■ **STATED GOAL**
Keep only those lines of the entries below that contain the string "rotated", and copy each one. Treat uppercase and lowercase letters as distinct.
-- start of MATERIALS PROVIDED --
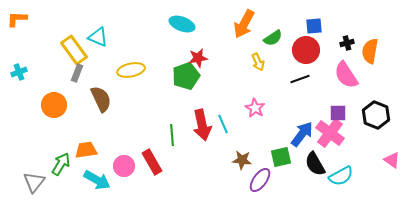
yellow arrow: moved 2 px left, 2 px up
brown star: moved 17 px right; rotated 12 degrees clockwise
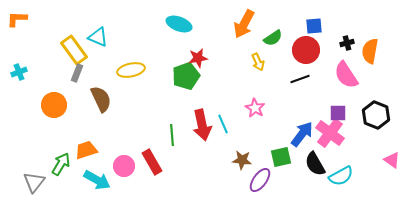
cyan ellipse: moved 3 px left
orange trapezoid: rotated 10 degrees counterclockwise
-- end of MATERIALS PROVIDED --
-- start of MATERIALS PROVIDED --
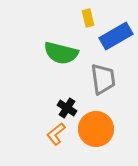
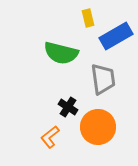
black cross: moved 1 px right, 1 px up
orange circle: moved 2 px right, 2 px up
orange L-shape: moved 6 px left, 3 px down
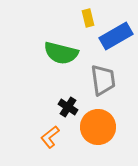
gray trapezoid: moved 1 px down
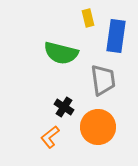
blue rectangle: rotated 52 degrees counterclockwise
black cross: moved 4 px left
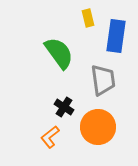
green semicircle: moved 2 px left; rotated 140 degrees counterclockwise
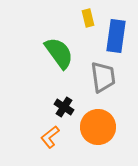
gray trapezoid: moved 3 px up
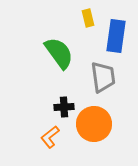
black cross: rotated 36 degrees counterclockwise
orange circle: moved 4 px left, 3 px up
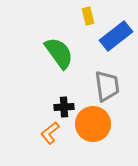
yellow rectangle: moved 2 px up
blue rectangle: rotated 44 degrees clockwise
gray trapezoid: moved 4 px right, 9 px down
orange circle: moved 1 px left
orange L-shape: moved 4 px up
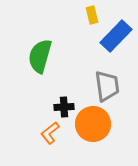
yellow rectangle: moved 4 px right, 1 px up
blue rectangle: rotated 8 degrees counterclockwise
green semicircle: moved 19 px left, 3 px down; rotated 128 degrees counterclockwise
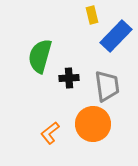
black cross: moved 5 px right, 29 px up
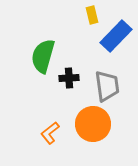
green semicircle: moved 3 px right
-- end of MATERIALS PROVIDED --
-- start of MATERIALS PROVIDED --
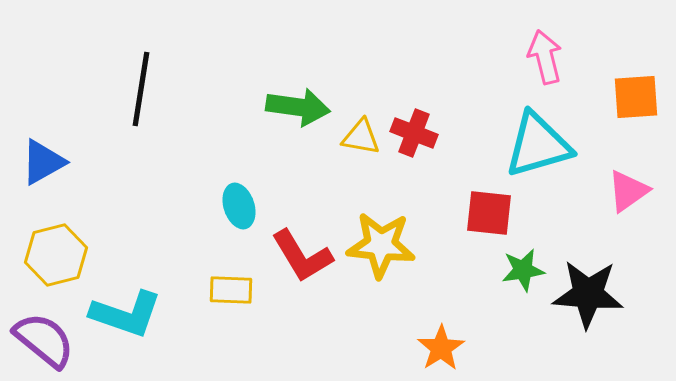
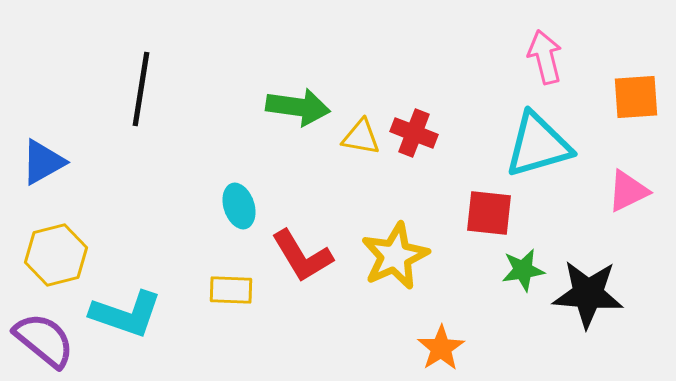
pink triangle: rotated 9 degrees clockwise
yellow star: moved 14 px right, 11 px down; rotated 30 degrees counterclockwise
-- end of MATERIALS PROVIDED --
■ **WRITTEN REPLY**
brown star: moved 17 px right; rotated 12 degrees clockwise
orange trapezoid: rotated 10 degrees counterclockwise
blue rectangle: rotated 52 degrees counterclockwise
green semicircle: moved 2 px left; rotated 140 degrees counterclockwise
black cross: rotated 36 degrees counterclockwise
blue rectangle: rotated 44 degrees clockwise
blue rectangle: rotated 8 degrees counterclockwise
green semicircle: moved 19 px left, 3 px down; rotated 128 degrees counterclockwise
pink triangle: rotated 9 degrees clockwise
yellow star: moved 14 px right, 11 px down; rotated 30 degrees counterclockwise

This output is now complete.